## WHAT IS BEING ASKED
Repeat the entries exactly, and do not carry the pictures over.

[[ RAW DATA, beginning ]]

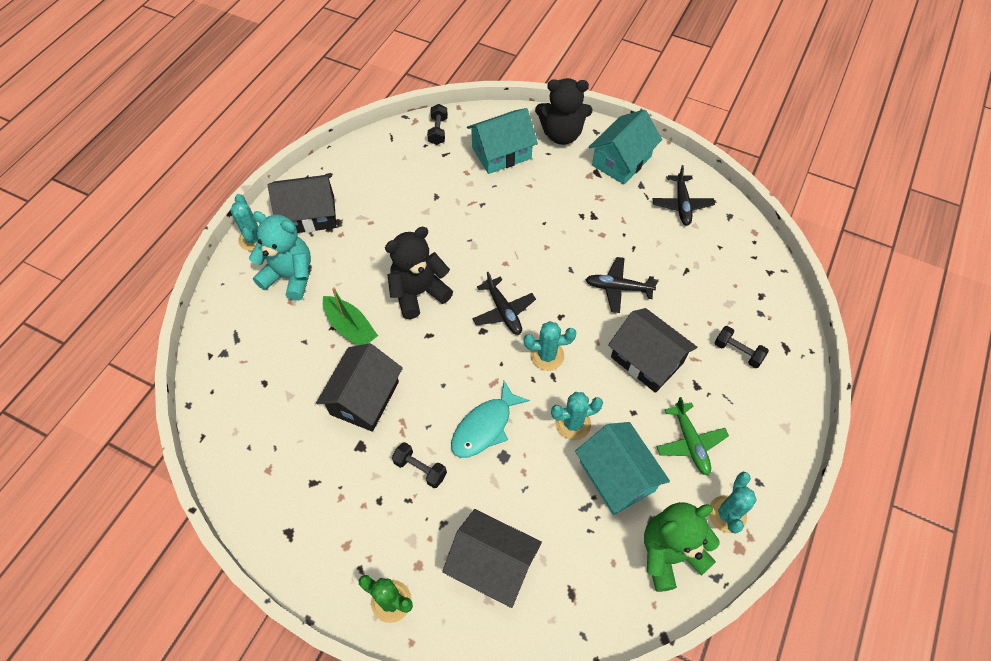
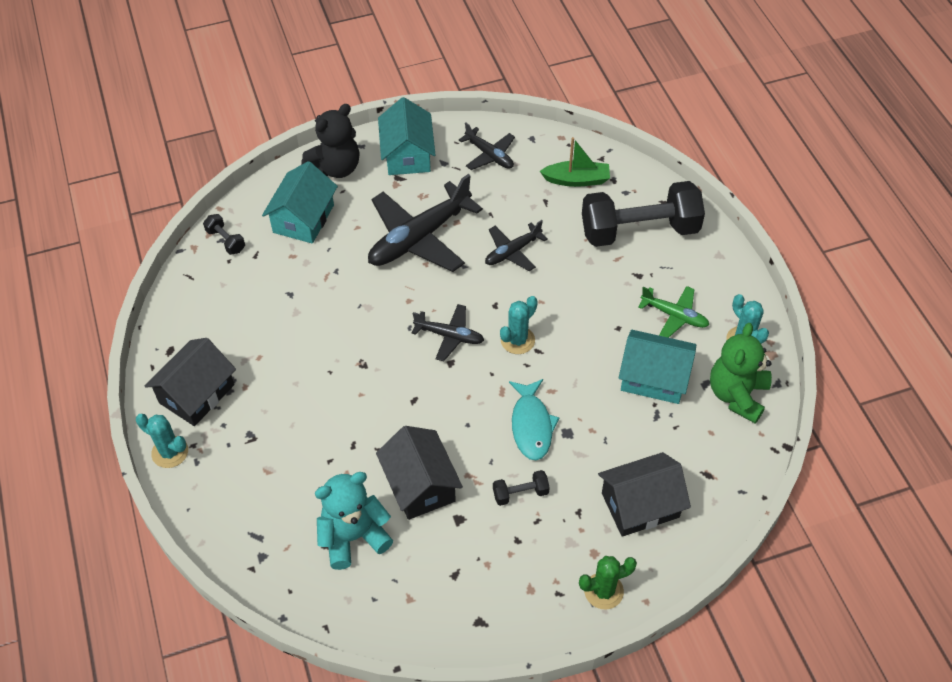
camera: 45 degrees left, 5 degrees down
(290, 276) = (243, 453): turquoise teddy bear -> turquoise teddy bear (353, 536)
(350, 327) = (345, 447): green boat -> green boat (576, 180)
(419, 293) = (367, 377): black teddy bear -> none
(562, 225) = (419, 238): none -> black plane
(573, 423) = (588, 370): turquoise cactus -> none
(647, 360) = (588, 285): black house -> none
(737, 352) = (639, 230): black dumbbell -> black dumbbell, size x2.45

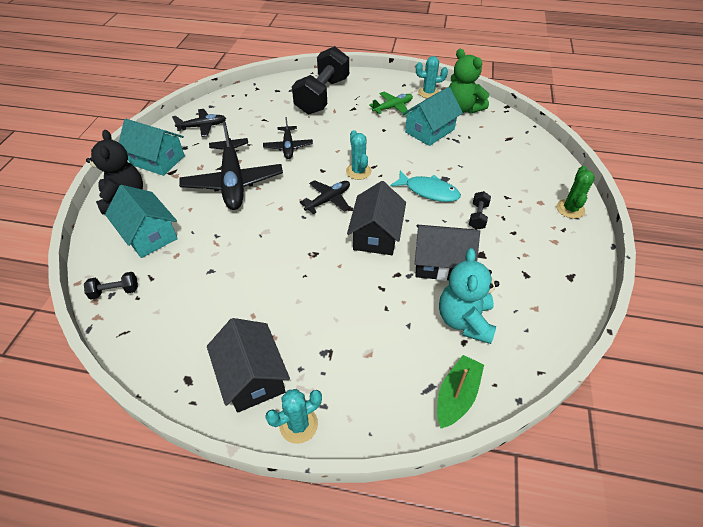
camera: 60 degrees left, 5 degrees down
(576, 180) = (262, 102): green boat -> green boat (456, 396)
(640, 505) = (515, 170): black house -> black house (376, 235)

[[ RAW DATA, end ]]

## RESPONSE BELOW
camera: 45 degrees left, 5 degrees down
(290, 276) = (243, 453): turquoise teddy bear -> turquoise teddy bear (353, 536)
(350, 327) = (345, 447): green boat -> green boat (576, 180)
(419, 293) = (367, 377): black teddy bear -> none
(562, 225) = (419, 238): none -> black plane
(573, 423) = (588, 370): turquoise cactus -> none
(647, 360) = (588, 285): black house -> none
(737, 352) = (639, 230): black dumbbell -> black dumbbell, size x2.45

camera: 60 degrees left, 5 degrees down
(576, 180) = (262, 102): green boat -> green boat (456, 396)
(640, 505) = (515, 170): black house -> black house (376, 235)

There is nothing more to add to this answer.